■ **Task to carry out**
Transcribe each entry exactly; skip the images.

■ **Data for the task**
>>>>

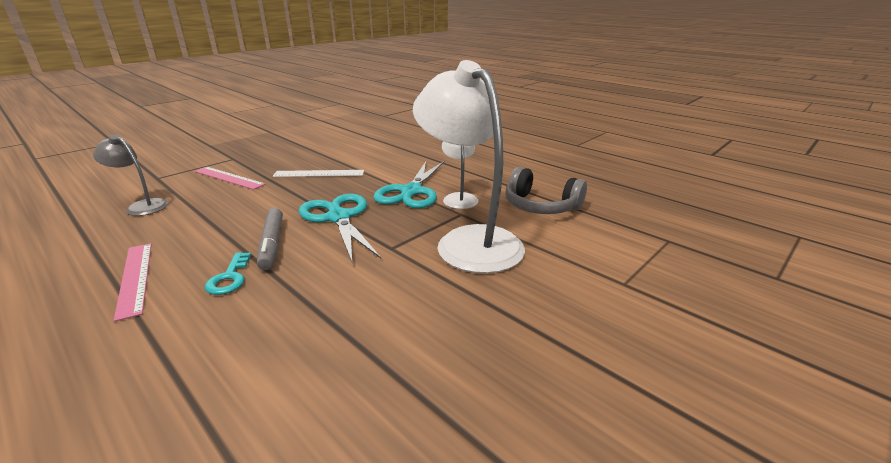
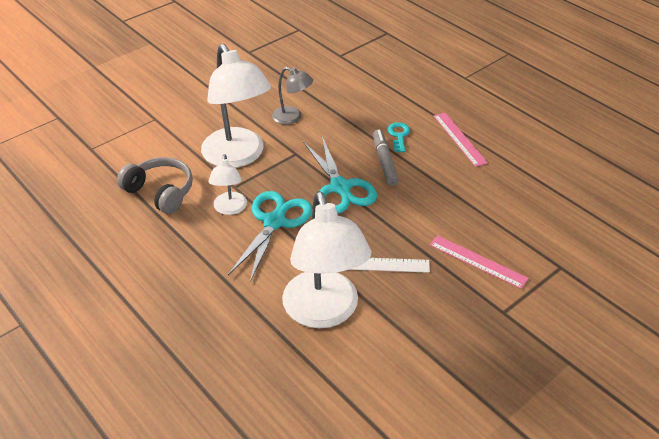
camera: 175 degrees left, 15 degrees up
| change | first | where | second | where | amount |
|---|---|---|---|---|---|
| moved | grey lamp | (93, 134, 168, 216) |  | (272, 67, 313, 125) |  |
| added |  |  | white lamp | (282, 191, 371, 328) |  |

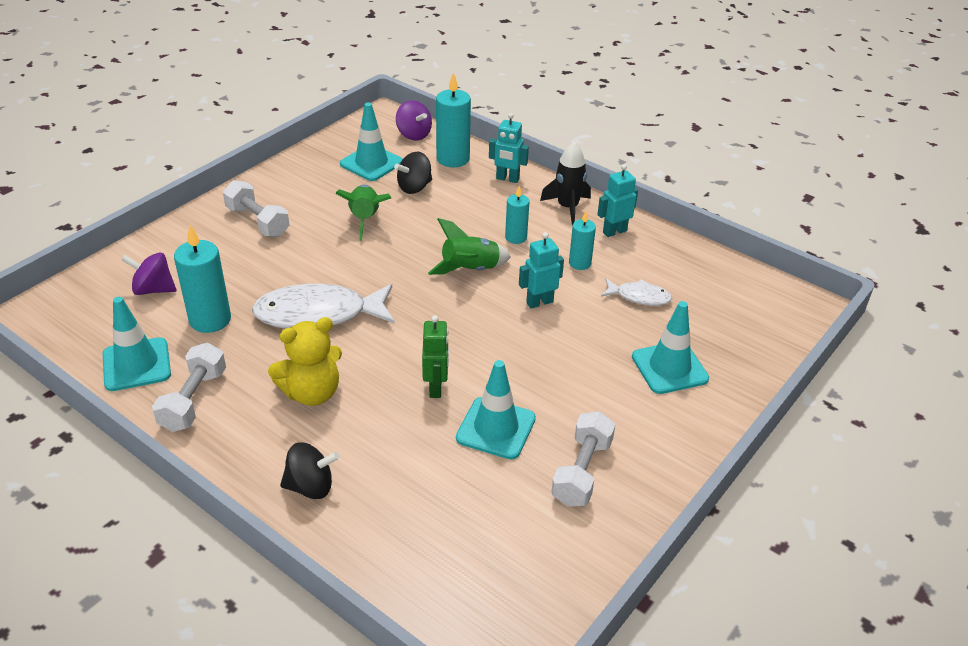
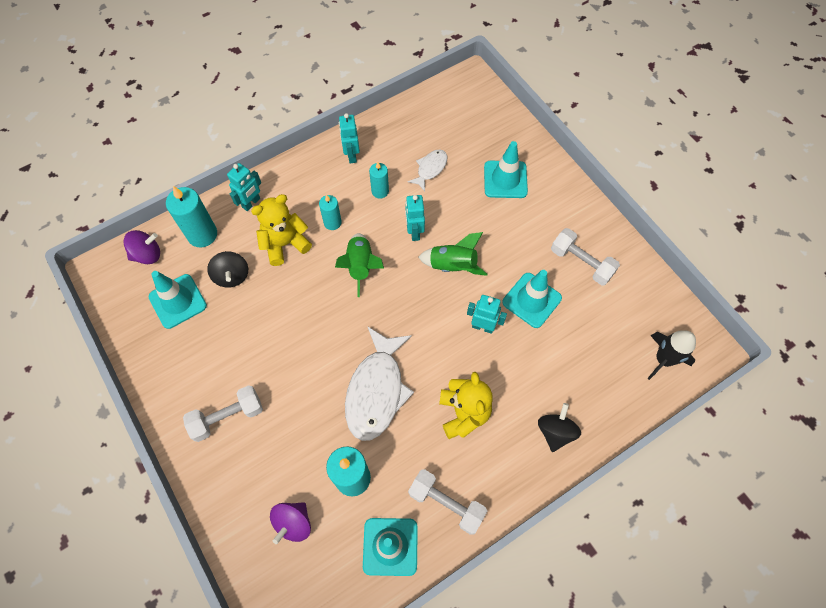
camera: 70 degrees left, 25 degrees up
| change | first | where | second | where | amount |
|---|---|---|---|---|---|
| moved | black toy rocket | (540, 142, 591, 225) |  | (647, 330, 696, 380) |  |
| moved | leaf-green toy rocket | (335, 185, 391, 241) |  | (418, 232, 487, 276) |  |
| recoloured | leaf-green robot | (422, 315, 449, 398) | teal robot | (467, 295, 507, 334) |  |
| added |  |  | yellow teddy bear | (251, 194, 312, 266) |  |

<<<<

■ **Task response**
camera: 175 degrees left, 15 degrees up
| change | first | where | second | where | amount |
|---|---|---|---|---|---|
| moved | grey lamp | (93, 134, 168, 216) |  | (272, 67, 313, 125) |  |
| added |  |  | white lamp | (282, 191, 371, 328) |  |

camera: 70 degrees left, 25 degrees up
| change | first | where | second | where | amount |
|---|---|---|---|---|---|
| moved | black toy rocket | (540, 142, 591, 225) |  | (647, 330, 696, 380) |  |
| moved | leaf-green toy rocket | (335, 185, 391, 241) |  | (418, 232, 487, 276) |  |
| recoloured | leaf-green robot | (422, 315, 449, 398) | teal robot | (467, 295, 507, 334) |  |
| added |  |  | yellow teddy bear | (251, 194, 312, 266) |  |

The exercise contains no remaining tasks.